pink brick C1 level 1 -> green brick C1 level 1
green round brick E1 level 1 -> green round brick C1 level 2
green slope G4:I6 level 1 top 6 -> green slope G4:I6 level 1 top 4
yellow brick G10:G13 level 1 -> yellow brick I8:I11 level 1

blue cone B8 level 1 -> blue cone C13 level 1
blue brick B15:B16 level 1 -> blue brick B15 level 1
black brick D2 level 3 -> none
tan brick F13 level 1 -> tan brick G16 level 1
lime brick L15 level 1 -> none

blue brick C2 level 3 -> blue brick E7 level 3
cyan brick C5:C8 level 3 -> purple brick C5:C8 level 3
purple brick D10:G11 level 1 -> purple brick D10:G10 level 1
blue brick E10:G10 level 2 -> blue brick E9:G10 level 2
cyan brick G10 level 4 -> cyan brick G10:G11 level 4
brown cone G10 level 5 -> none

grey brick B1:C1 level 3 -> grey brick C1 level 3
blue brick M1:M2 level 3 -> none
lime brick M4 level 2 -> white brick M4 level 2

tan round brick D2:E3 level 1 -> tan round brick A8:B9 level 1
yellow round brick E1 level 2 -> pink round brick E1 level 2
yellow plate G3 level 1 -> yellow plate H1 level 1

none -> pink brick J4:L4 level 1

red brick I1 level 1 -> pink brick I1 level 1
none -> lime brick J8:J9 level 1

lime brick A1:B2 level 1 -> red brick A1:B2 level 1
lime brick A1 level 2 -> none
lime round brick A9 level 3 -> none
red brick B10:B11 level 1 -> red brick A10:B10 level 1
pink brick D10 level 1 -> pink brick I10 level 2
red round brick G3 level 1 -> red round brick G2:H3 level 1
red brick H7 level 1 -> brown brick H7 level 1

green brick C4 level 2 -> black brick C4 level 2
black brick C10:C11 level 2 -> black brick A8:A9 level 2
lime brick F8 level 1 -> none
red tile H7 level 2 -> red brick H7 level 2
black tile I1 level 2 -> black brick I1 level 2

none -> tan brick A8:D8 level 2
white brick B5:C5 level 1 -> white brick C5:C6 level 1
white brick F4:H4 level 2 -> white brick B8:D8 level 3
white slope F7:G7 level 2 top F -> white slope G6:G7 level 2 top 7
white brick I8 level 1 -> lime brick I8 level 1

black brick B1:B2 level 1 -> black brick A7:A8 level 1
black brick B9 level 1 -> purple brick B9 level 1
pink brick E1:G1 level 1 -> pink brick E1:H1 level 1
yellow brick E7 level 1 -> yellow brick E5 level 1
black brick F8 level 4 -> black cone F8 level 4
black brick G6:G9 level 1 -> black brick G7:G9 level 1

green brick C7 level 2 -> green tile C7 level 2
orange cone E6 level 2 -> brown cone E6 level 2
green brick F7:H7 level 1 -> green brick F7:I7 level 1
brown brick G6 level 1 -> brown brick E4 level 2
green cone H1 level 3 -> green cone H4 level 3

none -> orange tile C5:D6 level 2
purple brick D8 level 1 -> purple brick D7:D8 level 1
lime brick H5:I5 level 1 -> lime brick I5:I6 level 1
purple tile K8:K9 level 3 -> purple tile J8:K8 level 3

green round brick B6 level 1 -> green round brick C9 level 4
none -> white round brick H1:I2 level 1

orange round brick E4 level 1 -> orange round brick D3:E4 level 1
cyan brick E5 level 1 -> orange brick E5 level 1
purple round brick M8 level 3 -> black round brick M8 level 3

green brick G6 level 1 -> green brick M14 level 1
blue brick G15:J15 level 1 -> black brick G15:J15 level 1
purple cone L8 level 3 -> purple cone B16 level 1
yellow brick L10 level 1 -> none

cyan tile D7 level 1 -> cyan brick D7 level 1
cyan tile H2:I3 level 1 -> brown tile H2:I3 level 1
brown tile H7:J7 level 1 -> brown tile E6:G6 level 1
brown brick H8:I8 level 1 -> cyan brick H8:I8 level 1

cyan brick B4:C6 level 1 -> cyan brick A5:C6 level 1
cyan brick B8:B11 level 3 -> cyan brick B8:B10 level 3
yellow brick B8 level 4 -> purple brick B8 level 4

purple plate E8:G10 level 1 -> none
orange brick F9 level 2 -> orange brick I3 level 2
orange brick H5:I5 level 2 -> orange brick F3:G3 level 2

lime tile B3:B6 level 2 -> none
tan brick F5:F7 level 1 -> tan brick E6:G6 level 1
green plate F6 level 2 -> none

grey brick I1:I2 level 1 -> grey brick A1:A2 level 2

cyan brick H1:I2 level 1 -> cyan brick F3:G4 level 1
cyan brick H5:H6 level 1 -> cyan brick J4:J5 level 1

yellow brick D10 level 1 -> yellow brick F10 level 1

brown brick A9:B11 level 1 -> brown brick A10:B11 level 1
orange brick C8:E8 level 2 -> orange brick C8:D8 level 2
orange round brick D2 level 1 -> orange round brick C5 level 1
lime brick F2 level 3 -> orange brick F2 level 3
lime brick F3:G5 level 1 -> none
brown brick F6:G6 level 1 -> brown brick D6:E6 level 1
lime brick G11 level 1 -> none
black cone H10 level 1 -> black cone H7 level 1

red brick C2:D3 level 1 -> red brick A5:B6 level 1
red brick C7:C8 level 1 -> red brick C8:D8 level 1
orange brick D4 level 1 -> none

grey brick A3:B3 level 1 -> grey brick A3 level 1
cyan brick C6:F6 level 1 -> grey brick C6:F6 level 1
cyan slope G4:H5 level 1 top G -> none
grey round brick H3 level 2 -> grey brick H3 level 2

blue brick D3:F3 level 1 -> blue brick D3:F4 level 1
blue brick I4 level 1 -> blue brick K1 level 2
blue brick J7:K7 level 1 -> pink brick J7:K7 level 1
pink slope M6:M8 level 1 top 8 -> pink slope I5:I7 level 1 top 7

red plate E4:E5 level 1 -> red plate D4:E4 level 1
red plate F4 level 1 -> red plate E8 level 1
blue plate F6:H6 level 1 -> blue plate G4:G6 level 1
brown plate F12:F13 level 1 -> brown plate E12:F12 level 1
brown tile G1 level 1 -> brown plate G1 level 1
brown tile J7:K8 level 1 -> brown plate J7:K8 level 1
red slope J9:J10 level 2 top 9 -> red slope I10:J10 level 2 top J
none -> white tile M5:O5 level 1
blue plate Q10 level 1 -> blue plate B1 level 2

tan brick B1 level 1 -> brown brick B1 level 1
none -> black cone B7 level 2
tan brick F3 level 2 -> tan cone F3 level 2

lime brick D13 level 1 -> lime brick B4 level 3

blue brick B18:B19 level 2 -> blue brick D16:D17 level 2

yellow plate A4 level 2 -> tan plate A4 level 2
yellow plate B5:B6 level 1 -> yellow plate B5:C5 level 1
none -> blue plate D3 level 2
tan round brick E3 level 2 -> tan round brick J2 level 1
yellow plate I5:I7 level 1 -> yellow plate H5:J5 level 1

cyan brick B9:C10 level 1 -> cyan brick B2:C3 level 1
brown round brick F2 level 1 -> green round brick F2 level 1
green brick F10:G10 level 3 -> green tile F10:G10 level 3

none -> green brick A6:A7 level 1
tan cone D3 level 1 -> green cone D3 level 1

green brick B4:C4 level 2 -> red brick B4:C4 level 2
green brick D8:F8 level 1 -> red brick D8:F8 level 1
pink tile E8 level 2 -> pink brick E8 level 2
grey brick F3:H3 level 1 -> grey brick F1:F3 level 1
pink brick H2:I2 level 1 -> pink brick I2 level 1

• _Work required_:
Going through the data above, please tally the lines that contain the string "grey" and return only the total.

• _Output of the task_:
6